- [Task directions]: Looking at the data that follows, count the lines containing the word "żółty" and write down only that count.

- [Provided data]:
★ ★ ★ ★ ★ ★ ★

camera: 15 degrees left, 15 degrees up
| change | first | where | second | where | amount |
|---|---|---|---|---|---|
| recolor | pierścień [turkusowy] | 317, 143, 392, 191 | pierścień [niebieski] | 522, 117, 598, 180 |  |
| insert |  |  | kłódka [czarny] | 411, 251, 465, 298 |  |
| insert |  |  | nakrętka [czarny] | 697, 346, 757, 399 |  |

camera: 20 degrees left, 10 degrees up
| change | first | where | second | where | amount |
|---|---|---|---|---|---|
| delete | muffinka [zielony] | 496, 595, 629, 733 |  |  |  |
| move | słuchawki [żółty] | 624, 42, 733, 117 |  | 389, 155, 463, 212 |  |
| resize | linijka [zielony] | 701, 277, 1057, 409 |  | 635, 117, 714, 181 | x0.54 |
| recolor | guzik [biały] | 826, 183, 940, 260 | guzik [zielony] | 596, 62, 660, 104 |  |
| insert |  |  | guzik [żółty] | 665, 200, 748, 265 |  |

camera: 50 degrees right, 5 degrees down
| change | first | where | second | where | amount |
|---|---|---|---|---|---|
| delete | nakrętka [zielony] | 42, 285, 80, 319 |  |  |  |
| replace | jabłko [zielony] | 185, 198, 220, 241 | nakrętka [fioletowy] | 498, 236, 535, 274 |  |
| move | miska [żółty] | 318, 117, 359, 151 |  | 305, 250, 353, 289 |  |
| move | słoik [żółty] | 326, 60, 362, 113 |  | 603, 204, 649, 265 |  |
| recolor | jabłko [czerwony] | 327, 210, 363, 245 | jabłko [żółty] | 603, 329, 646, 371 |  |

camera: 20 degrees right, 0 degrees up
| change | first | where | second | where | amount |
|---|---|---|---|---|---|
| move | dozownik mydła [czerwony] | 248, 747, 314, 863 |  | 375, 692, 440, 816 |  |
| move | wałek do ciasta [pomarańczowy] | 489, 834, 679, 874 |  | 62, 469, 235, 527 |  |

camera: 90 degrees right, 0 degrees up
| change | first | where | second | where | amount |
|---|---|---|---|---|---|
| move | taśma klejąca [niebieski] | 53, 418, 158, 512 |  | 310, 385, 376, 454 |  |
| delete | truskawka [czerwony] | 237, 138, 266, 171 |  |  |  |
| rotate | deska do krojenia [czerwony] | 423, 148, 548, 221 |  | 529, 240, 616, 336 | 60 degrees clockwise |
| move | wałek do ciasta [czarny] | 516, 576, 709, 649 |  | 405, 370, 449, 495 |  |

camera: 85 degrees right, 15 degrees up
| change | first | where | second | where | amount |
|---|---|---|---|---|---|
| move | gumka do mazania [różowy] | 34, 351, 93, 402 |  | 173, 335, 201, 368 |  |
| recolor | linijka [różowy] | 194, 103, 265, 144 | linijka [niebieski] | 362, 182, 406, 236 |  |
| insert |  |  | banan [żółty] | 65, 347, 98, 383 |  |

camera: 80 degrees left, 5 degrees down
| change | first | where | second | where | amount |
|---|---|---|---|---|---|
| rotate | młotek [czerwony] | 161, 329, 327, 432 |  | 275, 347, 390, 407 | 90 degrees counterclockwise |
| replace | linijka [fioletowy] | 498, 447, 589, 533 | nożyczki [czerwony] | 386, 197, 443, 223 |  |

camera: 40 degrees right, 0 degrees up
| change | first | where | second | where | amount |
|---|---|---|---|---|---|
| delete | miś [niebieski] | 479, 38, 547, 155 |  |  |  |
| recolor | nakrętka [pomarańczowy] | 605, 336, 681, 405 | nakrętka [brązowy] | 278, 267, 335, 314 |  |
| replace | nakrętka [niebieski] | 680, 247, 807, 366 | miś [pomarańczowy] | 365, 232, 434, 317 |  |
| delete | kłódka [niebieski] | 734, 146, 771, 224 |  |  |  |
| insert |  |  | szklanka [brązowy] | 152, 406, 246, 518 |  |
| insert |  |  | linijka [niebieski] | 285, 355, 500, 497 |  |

★ ★ ★ ★ ★ ★ ★

- [Written response]: 6